:: Supplied information ::

□ □ □ □ □ □ □

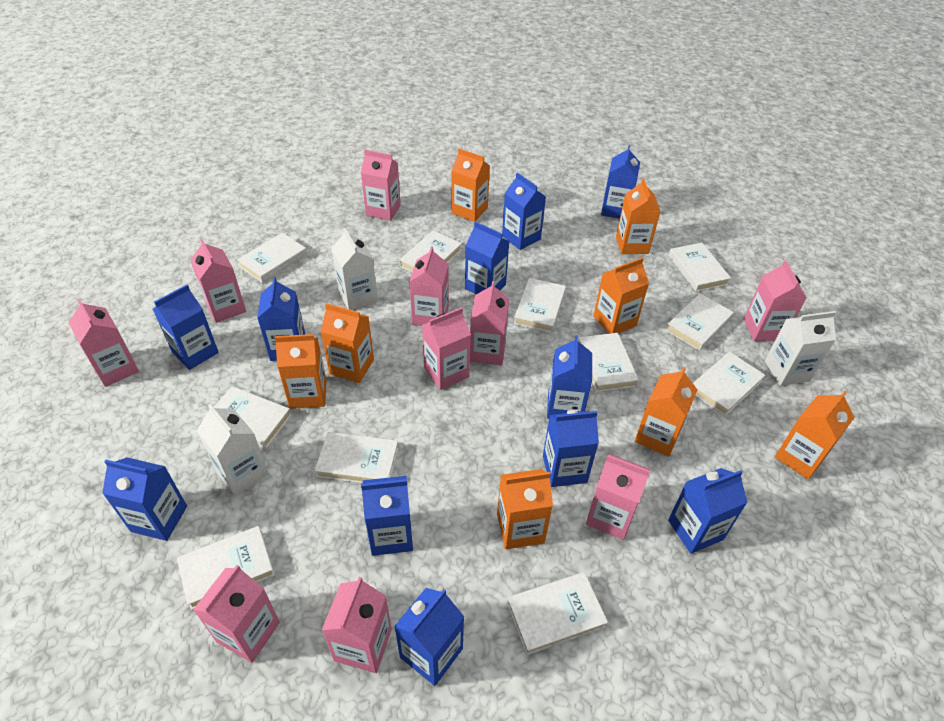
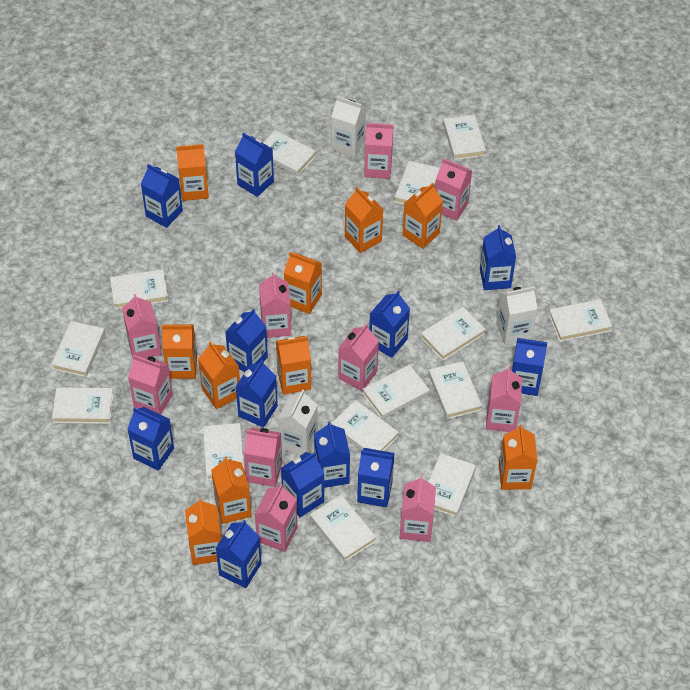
blue carton: 11 -> 12
orange carton: 8 -> 10
white book: 11 -> 14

□ □ □ □ □ □ □

Please write out all of the material above without changing a word, and omit any pictures.

:: Solution ::
blue carton: 11 -> 12
orange carton: 8 -> 10
white book: 11 -> 14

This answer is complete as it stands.